* Exercise prompt *
Search the records for the line with "MATRIX pin CLK: TX -> 11". Output that line and each line after it, exactly, and stop at the end; omit pictures.

* Stored items from a collection *
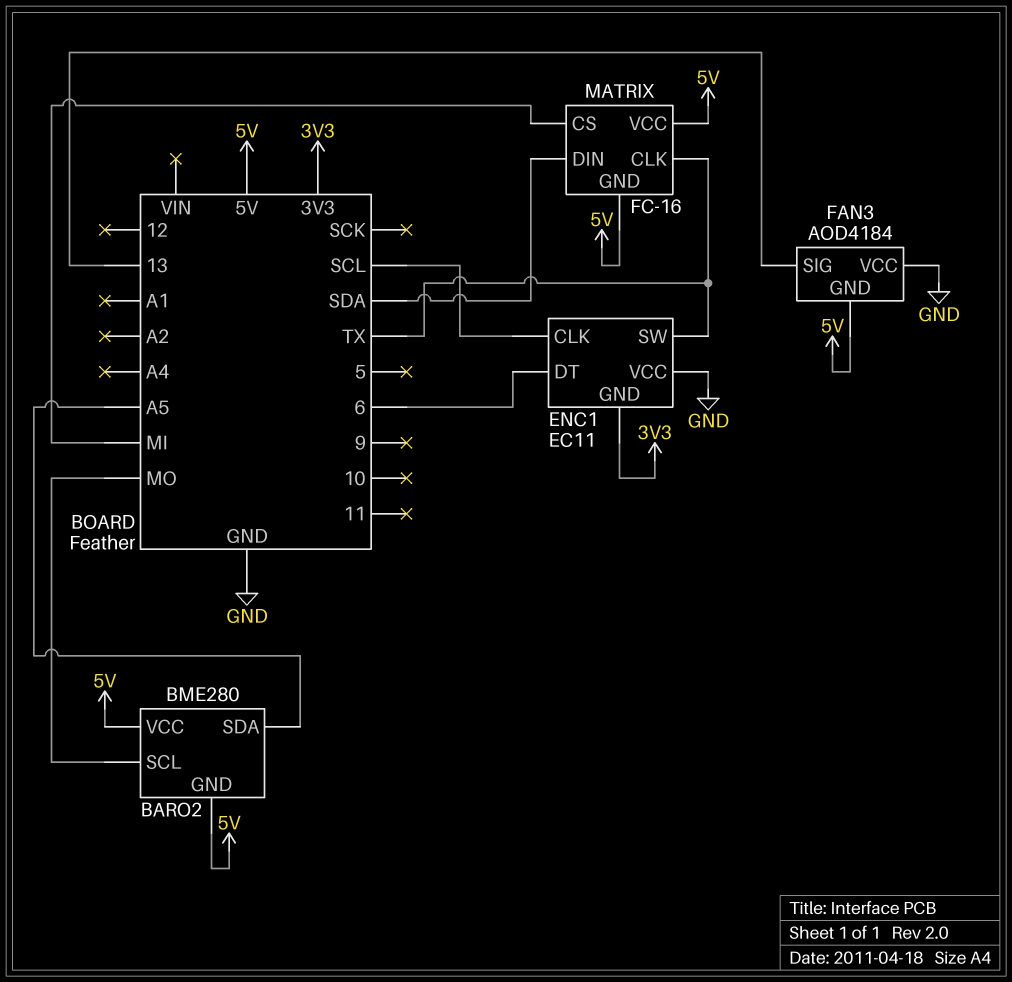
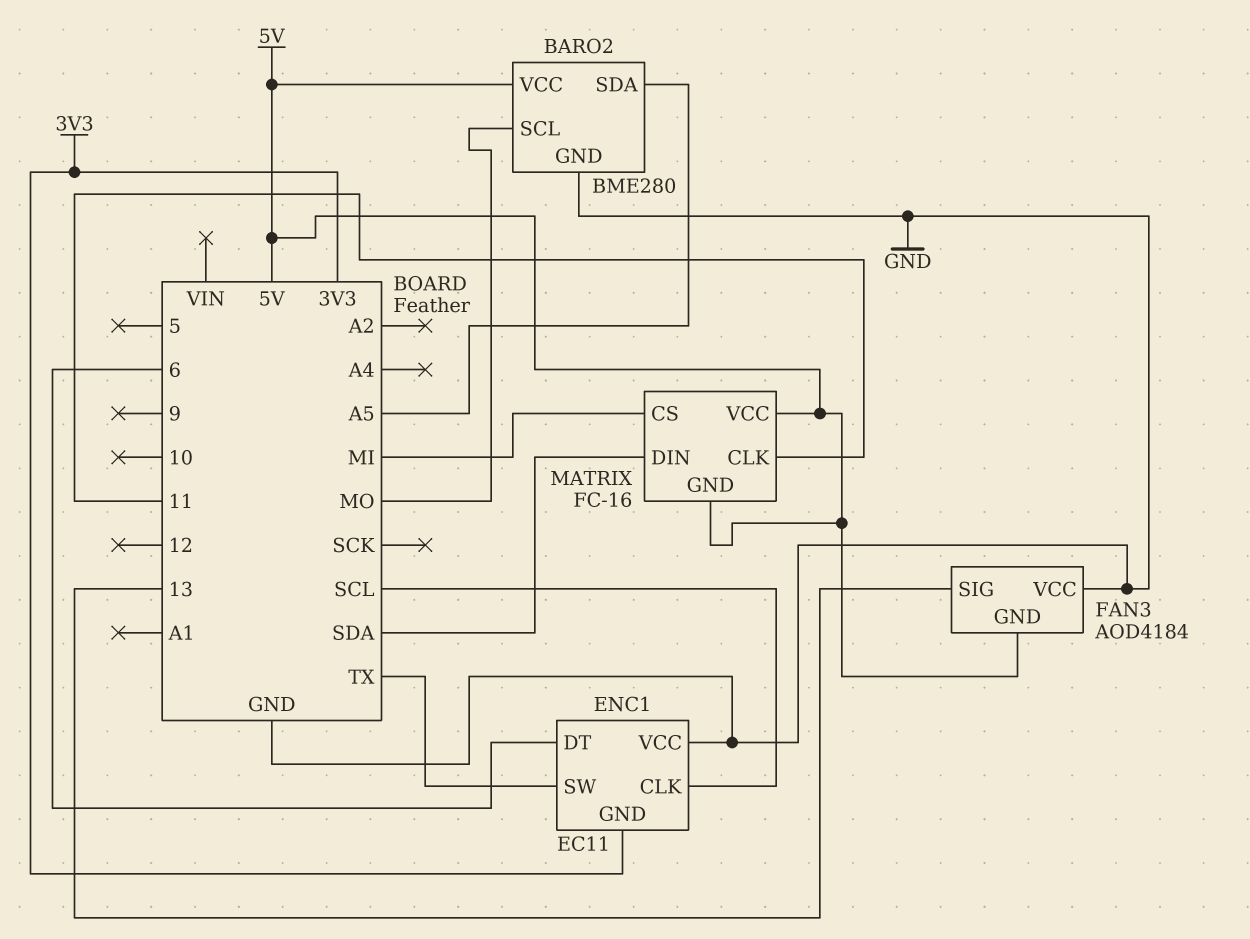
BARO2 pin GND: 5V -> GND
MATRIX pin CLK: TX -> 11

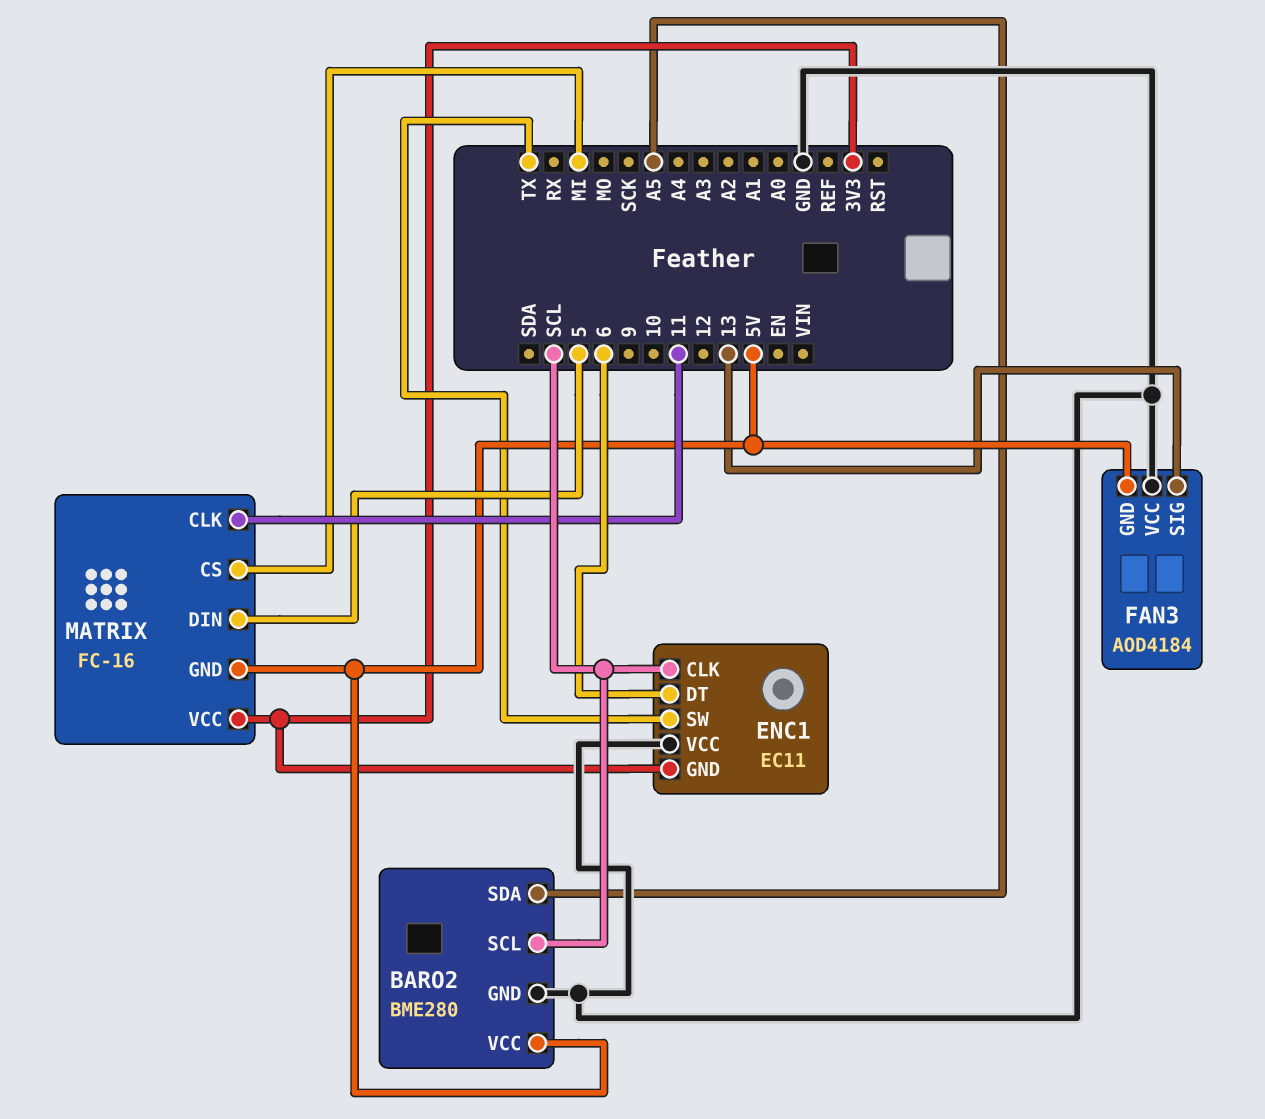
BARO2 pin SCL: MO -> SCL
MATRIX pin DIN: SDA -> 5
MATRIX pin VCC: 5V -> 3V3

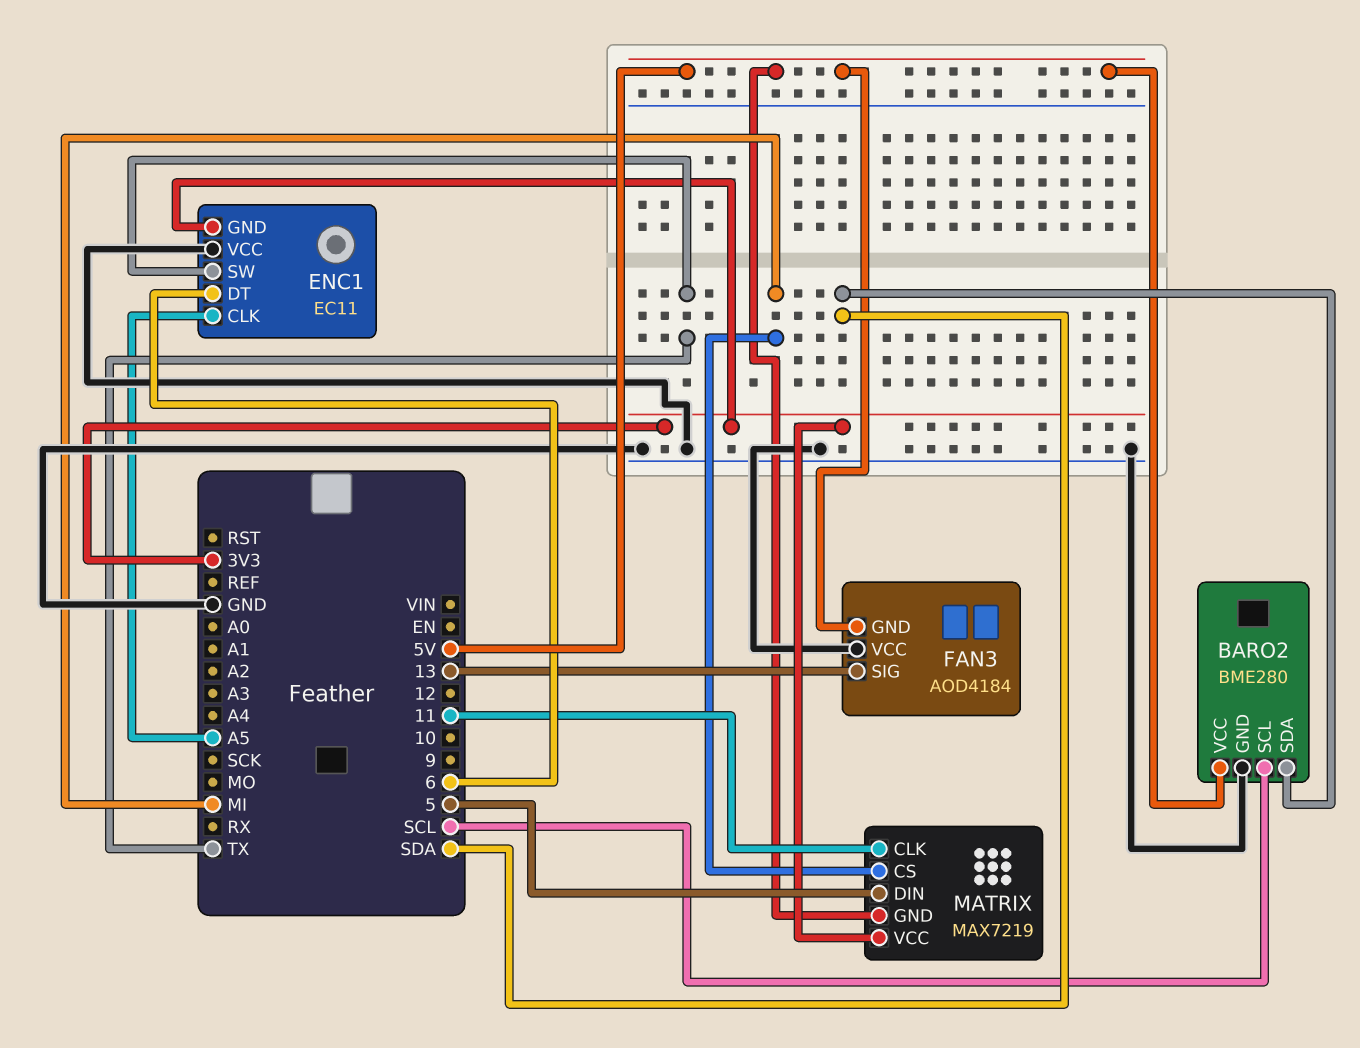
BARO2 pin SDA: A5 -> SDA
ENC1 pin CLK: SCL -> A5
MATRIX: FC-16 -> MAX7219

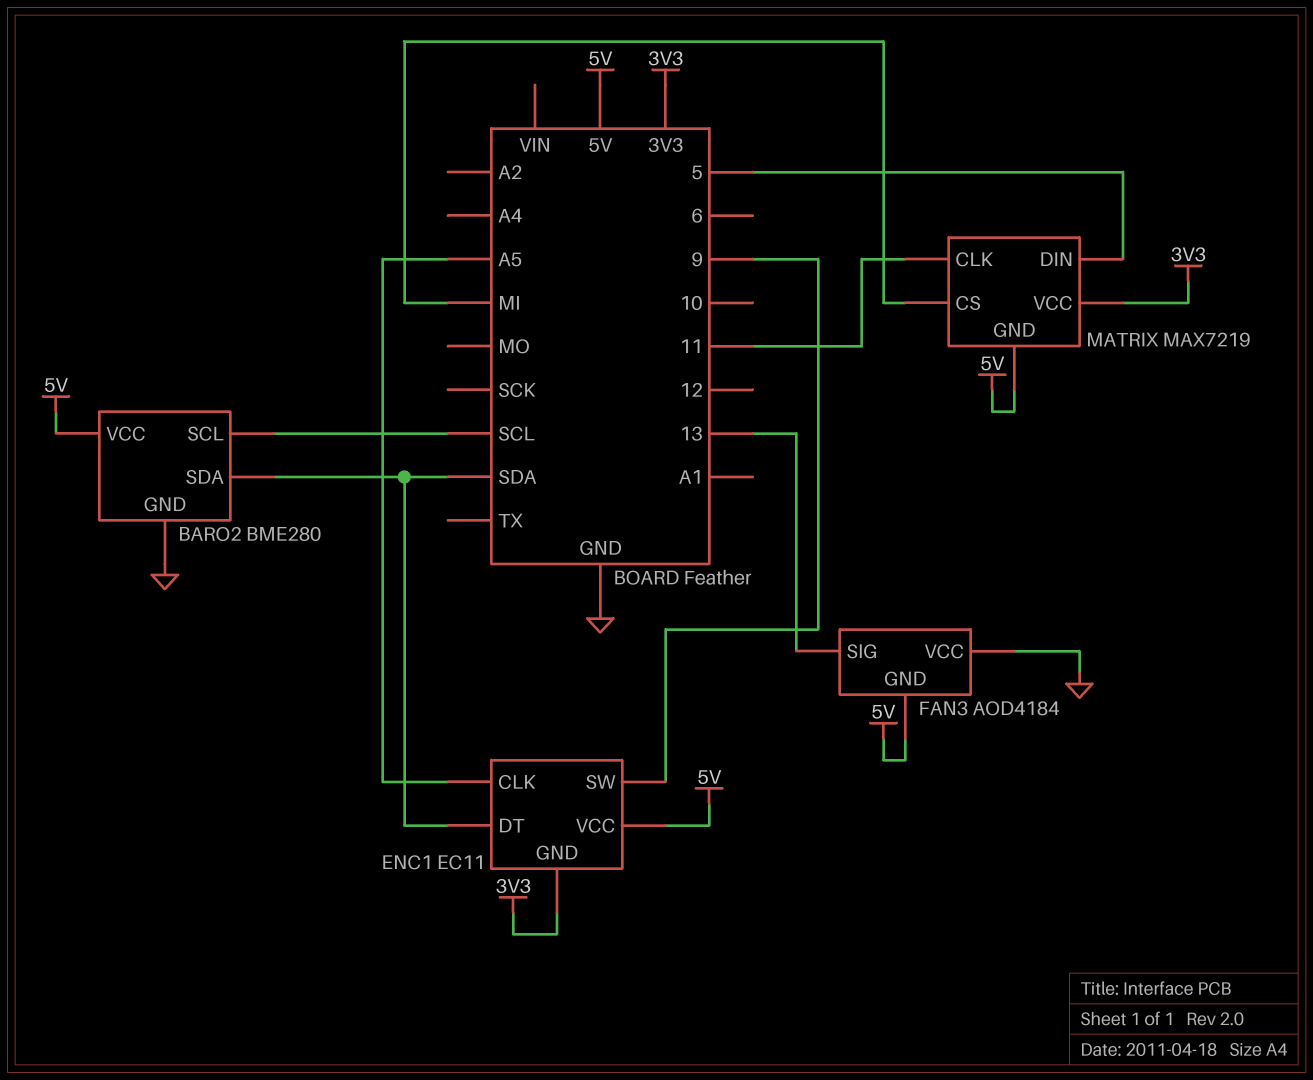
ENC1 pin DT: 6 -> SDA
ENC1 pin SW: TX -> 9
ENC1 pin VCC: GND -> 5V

* Answer box *
MATRIX pin CLK: TX -> 11

BARO2 pin SCL: MO -> SCL
MATRIX pin DIN: SDA -> 5
MATRIX pin VCC: 5V -> 3V3

BARO2 pin SDA: A5 -> SDA
ENC1 pin CLK: SCL -> A5
MATRIX: FC-16 -> MAX7219

ENC1 pin DT: 6 -> SDA
ENC1 pin SW: TX -> 9
ENC1 pin VCC: GND -> 5V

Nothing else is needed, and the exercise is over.